| Task goal |
Copy the lines below word for word, keeping every character as it appears.

[BEGIN]

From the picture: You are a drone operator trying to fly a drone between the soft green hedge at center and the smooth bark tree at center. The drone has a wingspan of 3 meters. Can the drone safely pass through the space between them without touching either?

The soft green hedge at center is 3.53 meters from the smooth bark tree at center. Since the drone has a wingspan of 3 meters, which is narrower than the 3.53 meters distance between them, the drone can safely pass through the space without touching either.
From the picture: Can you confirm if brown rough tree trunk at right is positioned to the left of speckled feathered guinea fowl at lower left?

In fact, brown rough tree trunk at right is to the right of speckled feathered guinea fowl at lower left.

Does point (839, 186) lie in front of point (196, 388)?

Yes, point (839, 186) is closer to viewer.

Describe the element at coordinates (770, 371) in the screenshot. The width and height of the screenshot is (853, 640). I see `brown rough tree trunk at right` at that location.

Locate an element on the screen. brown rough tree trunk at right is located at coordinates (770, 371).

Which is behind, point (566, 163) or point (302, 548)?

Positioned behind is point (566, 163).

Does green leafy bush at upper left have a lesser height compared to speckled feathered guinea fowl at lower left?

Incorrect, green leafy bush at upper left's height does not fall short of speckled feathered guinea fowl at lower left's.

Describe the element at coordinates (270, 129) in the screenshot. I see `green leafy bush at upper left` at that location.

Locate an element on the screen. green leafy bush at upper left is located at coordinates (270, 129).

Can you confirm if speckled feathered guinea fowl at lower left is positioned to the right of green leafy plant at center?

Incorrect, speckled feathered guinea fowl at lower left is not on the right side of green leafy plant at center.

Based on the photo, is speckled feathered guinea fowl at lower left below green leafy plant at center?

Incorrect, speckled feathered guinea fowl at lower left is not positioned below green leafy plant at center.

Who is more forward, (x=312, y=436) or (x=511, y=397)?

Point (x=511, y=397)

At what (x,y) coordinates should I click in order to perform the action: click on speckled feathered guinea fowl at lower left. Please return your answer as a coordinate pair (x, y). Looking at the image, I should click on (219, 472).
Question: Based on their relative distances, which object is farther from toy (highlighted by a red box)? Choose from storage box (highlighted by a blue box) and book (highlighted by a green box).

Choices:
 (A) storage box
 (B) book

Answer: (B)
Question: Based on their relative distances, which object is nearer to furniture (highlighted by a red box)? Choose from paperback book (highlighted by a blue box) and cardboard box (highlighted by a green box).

[END]

| Output |
From the picture: You are a drone operator trying to fly a drone between the soft green hedge at center and the smooth bark tree at center. The drone has a wingspan of 3 meters. Can the drone safely pass through the space between them without touching either?

The soft green hedge at center is 3.53 meters from the smooth bark tree at center. Since the drone has a wingspan of 3 meters, which is narrower than the 3.53 meters distance between them, the drone can safely pass through the space without touching either.
From the picture: Can you confirm if brown rough tree trunk at right is positioned to the left of speckled feathered guinea fowl at lower left?

In fact, brown rough tree trunk at right is to the right of speckled feathered guinea fowl at lower left.

Does point (839, 186) lie in front of point (196, 388)?

Yes, point (839, 186) is closer to viewer.

Describe the element at coordinates (770, 371) in the screenshot. The width and height of the screenshot is (853, 640). I see `brown rough tree trunk at right` at that location.

Locate an element on the screen. brown rough tree trunk at right is located at coordinates (770, 371).

Which is behind, point (566, 163) or point (302, 548)?

Positioned behind is point (566, 163).

Does green leafy bush at upper left have a lesser height compared to speckled feathered guinea fowl at lower left?

Incorrect, green leafy bush at upper left's height does not fall short of speckled feathered guinea fowl at lower left's.

Describe the element at coordinates (270, 129) in the screenshot. I see `green leafy bush at upper left` at that location.

Locate an element on the screen. green leafy bush at upper left is located at coordinates (270, 129).

Can you confirm if speckled feathered guinea fowl at lower left is positioned to the right of green leafy plant at center?

Incorrect, speckled feathered guinea fowl at lower left is not on the right side of green leafy plant at center.

Based on the photo, is speckled feathered guinea fowl at lower left below green leafy plant at center?

Incorrect, speckled feathered guinea fowl at lower left is not positioned below green leafy plant at center.

Who is more forward, (x=312, y=436) or (x=511, y=397)?

Point (x=511, y=397)

At what (x,y) coordinates should I click in order to perform the action: click on speckled feathered guinea fowl at lower left. Please return your answer as a coordinate pair (x, y). Looking at the image, I should click on (219, 472).
Question: Based on their relative distances, which object is farther from toy (highlighted by a red box)? Choose from storage box (highlighted by a blue box) and book (highlighted by a green box).

Choices:
 (A) storage box
 (B) book

Answer: (B)
Question: Based on their relative distances, which object is nearer to furniture (highlighted by a red box)? Choose from paperback book (highlighted by a blue box) and cardboard box (highlighted by a green box).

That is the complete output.